EXERCISE GOAL: Filter the listing and keep only the lines with the word "gray".

RECORDS FOR THIS EXERCISE:
<<<<

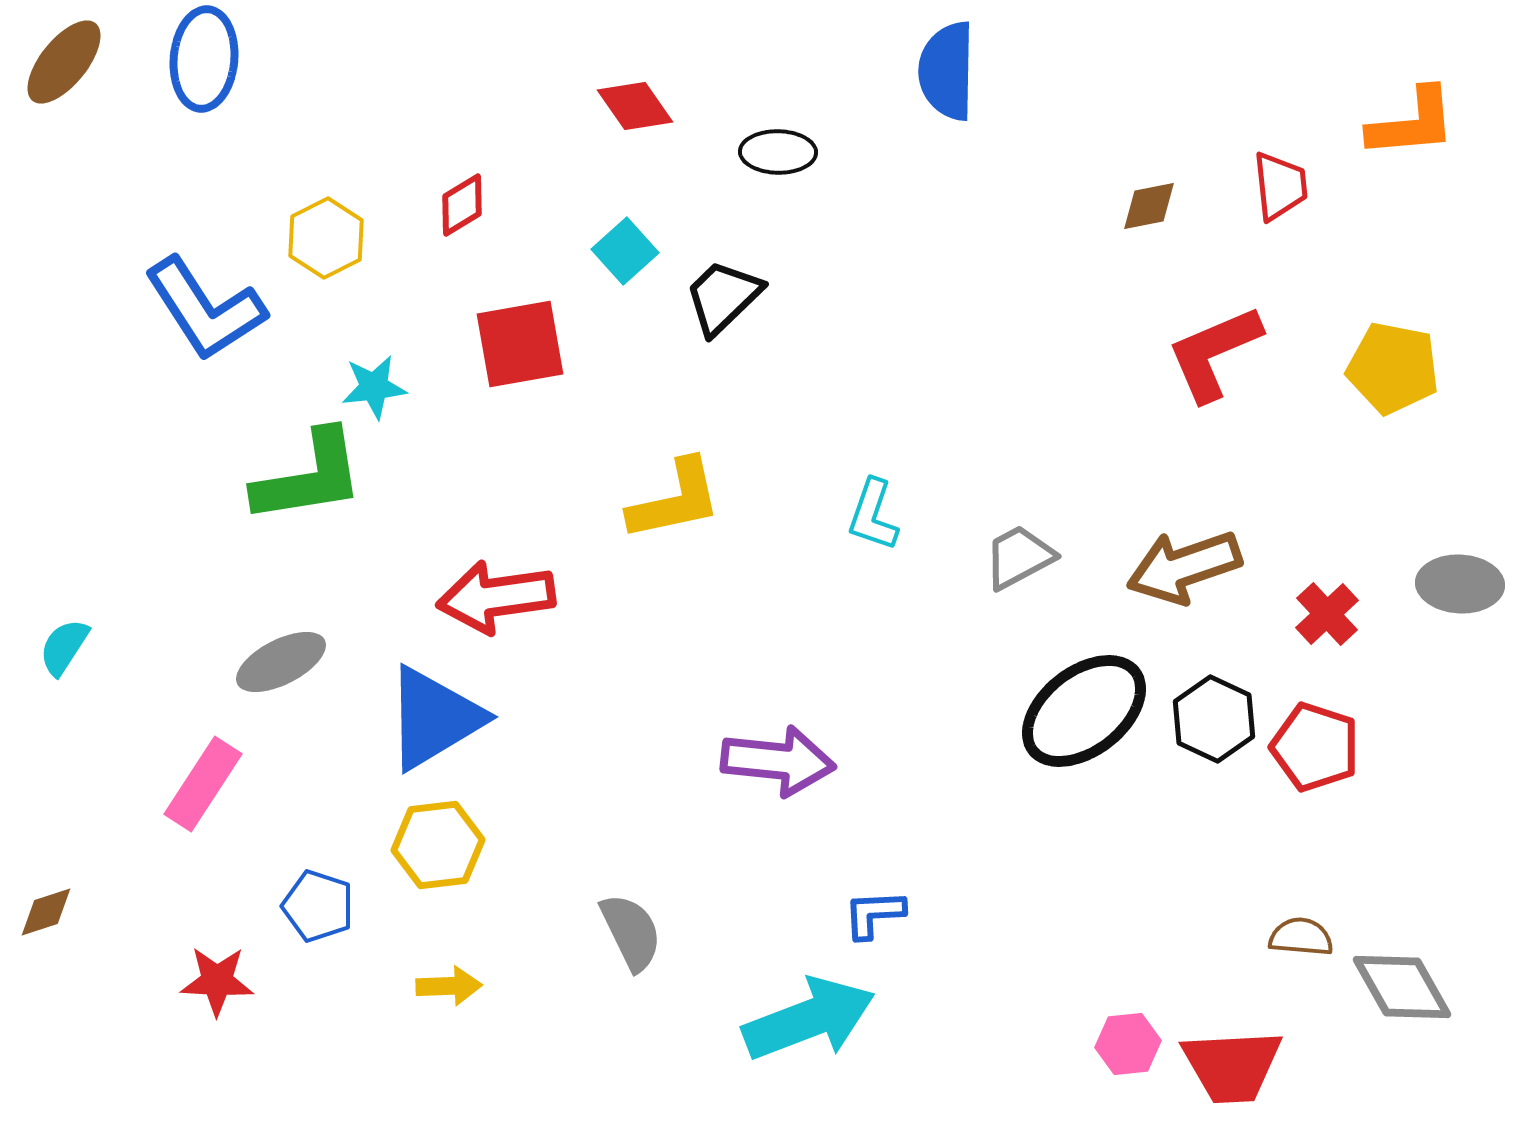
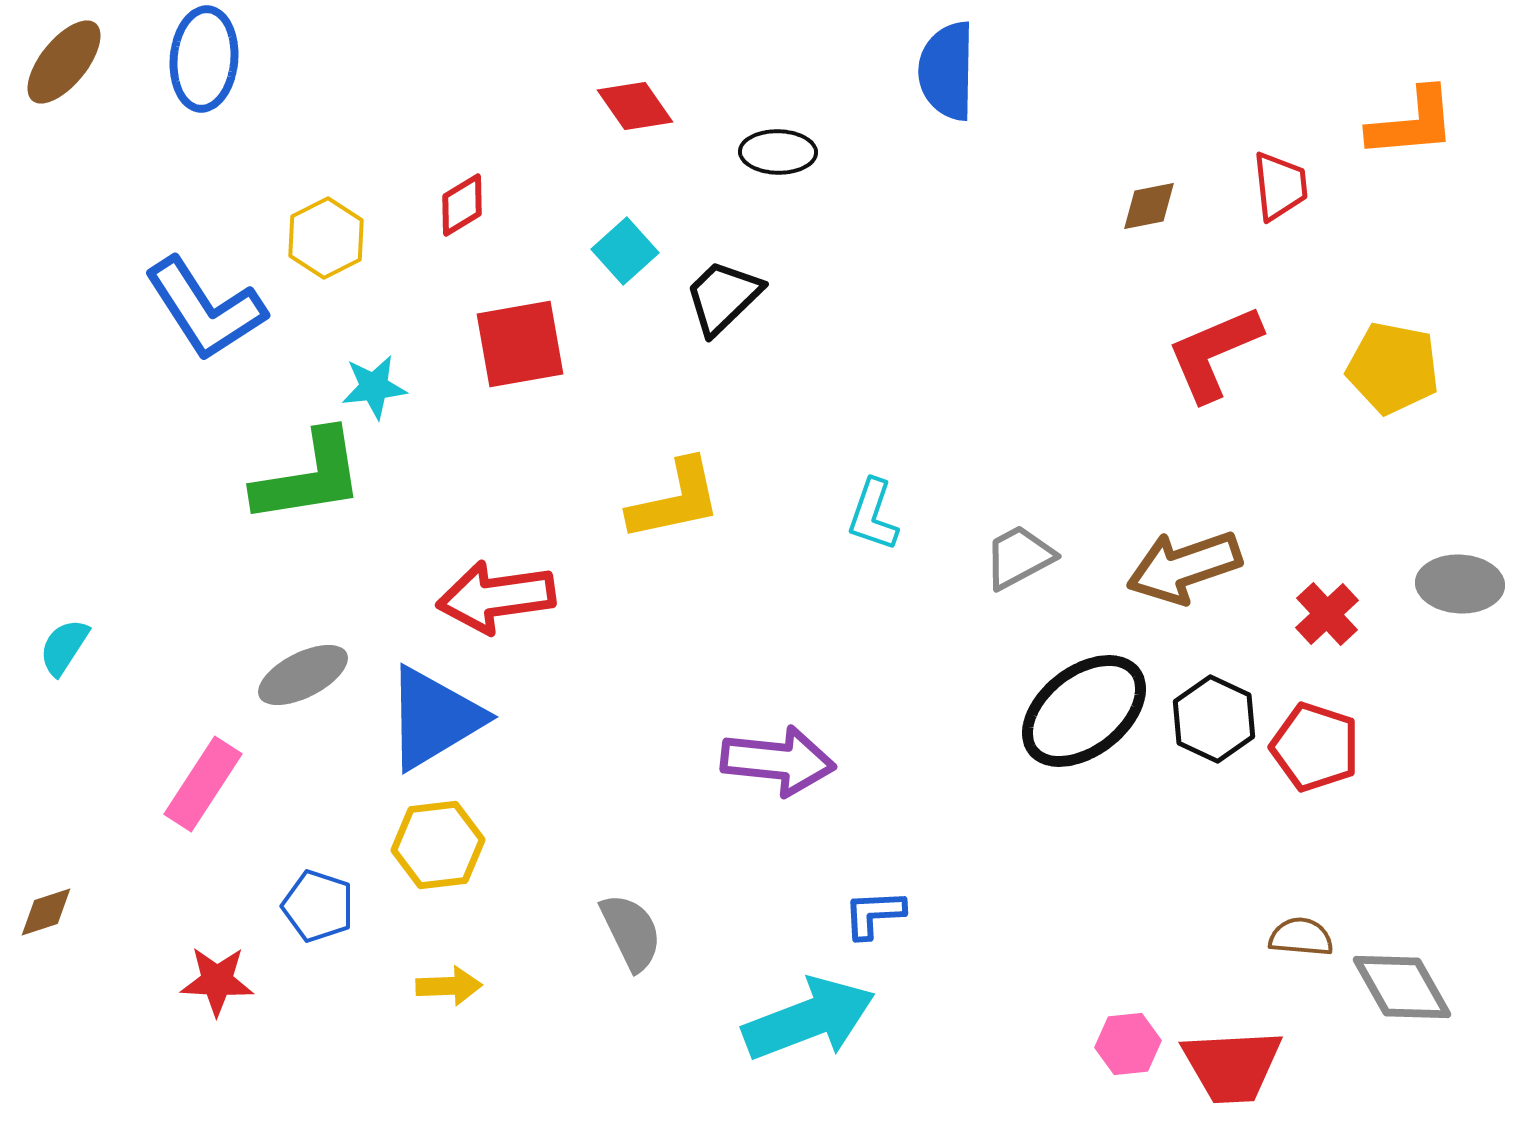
gray ellipse at (281, 662): moved 22 px right, 13 px down
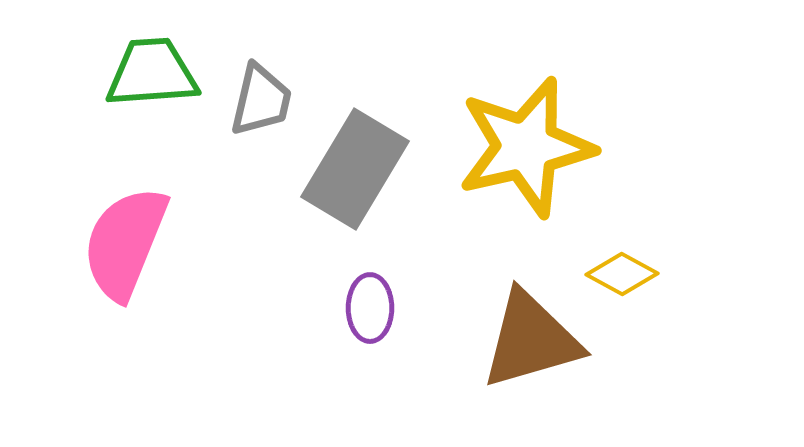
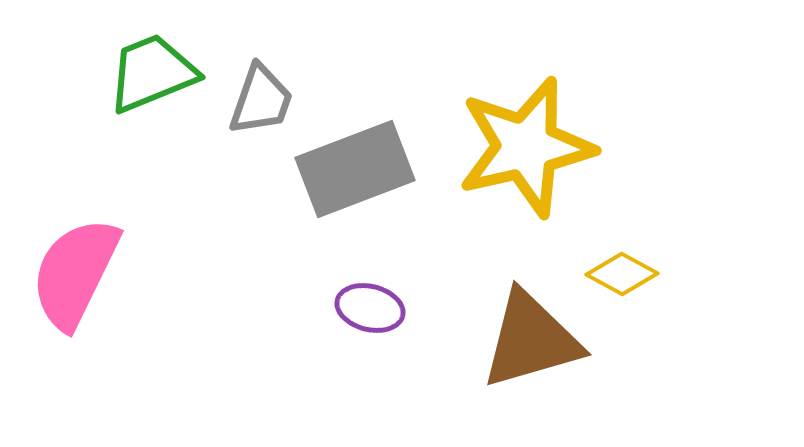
green trapezoid: rotated 18 degrees counterclockwise
gray trapezoid: rotated 6 degrees clockwise
gray rectangle: rotated 38 degrees clockwise
pink semicircle: moved 50 px left, 30 px down; rotated 4 degrees clockwise
purple ellipse: rotated 76 degrees counterclockwise
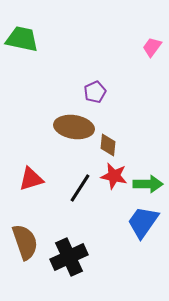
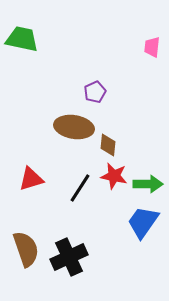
pink trapezoid: rotated 30 degrees counterclockwise
brown semicircle: moved 1 px right, 7 px down
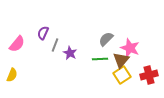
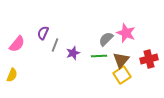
pink star: moved 4 px left, 15 px up
purple star: moved 3 px right; rotated 24 degrees clockwise
green line: moved 1 px left, 3 px up
red cross: moved 16 px up
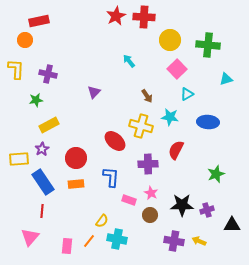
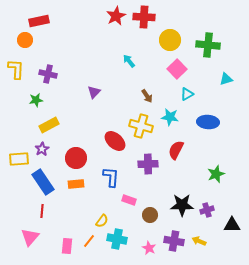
pink star at (151, 193): moved 2 px left, 55 px down
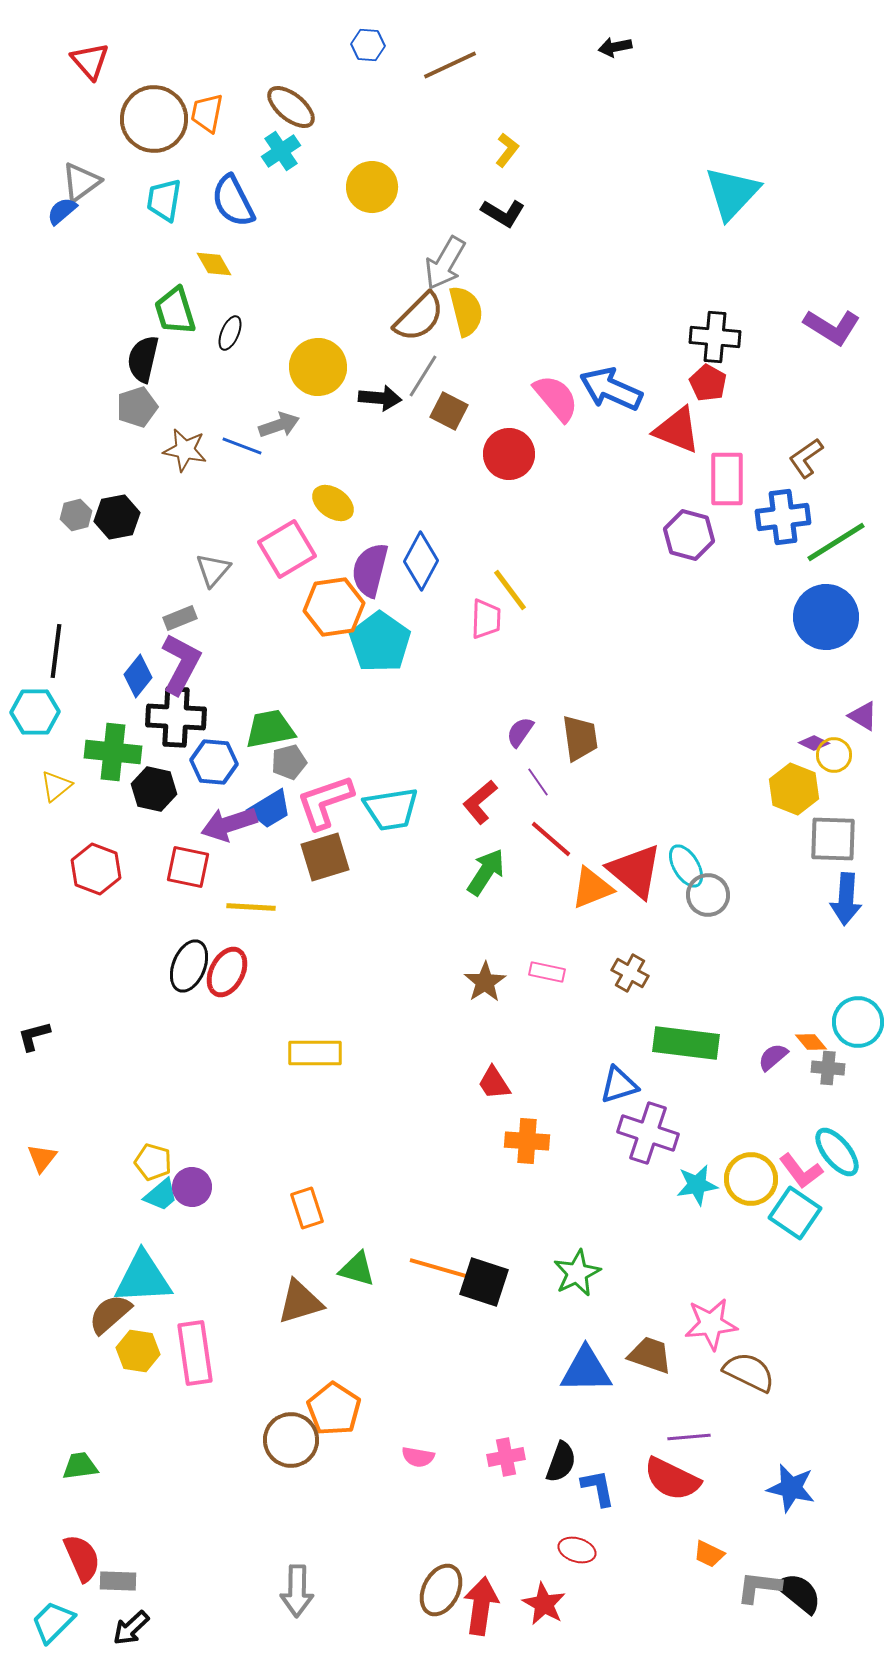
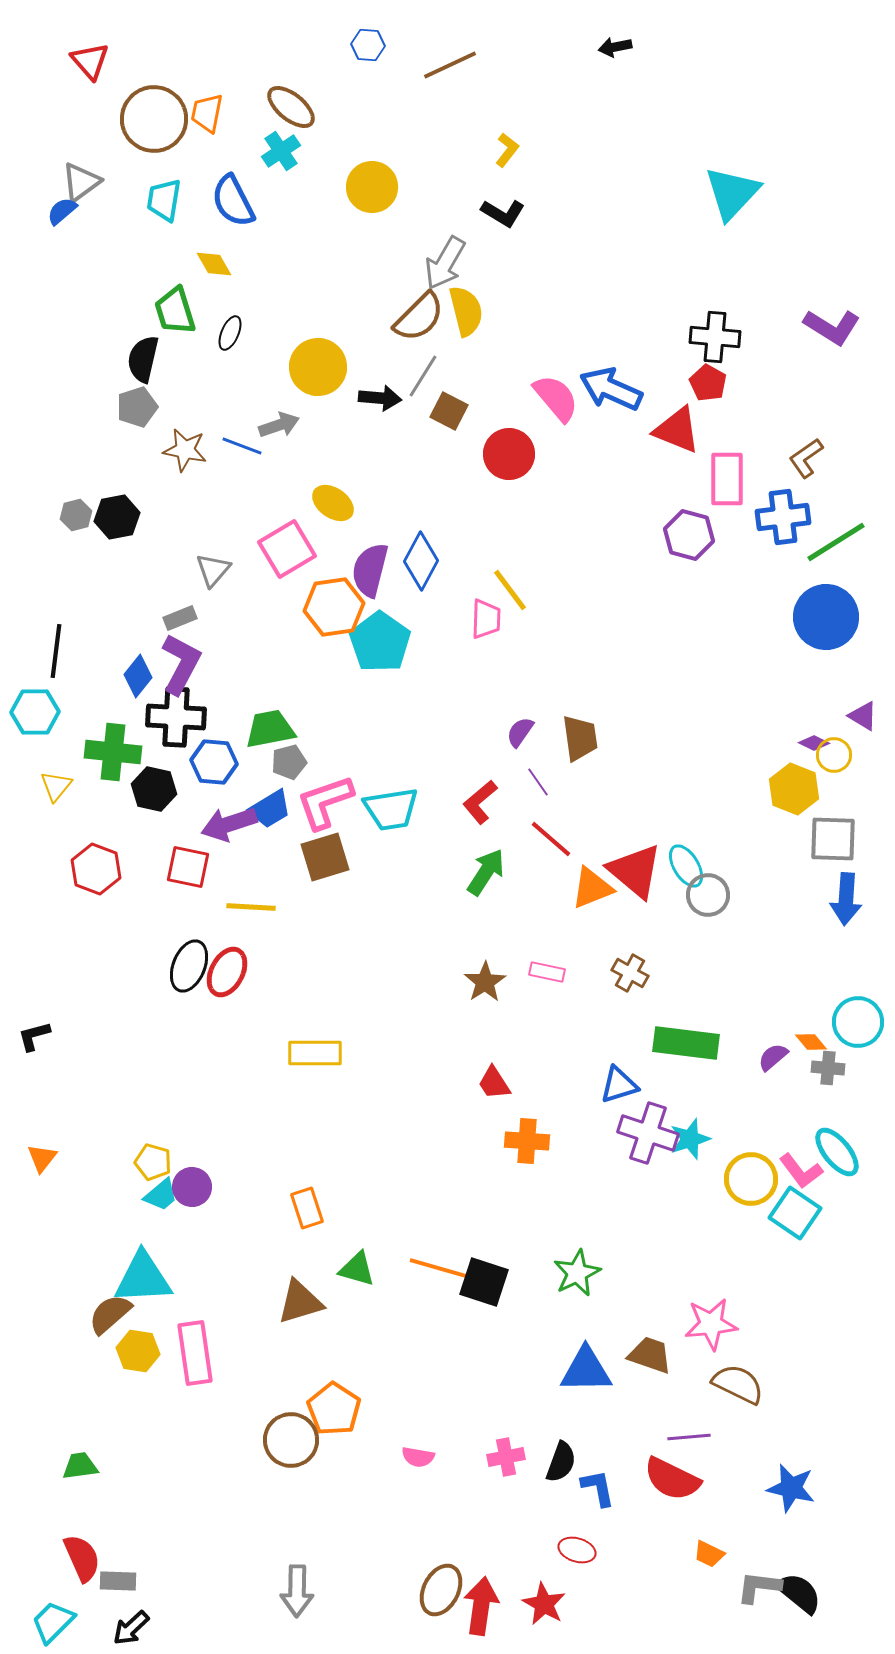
yellow triangle at (56, 786): rotated 12 degrees counterclockwise
cyan star at (697, 1185): moved 7 px left, 46 px up; rotated 9 degrees counterclockwise
brown semicircle at (749, 1372): moved 11 px left, 12 px down
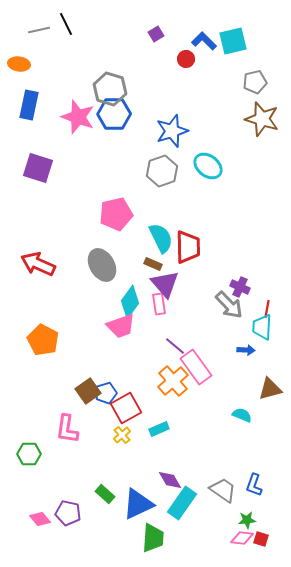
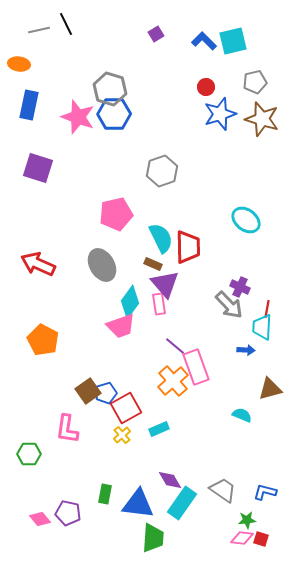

>>>>

THE COMPLETED TASK:
gray ellipse at (281, 662): moved 22 px right, 13 px down
gray trapezoid: rotated 6 degrees clockwise
gray rectangle: rotated 38 degrees clockwise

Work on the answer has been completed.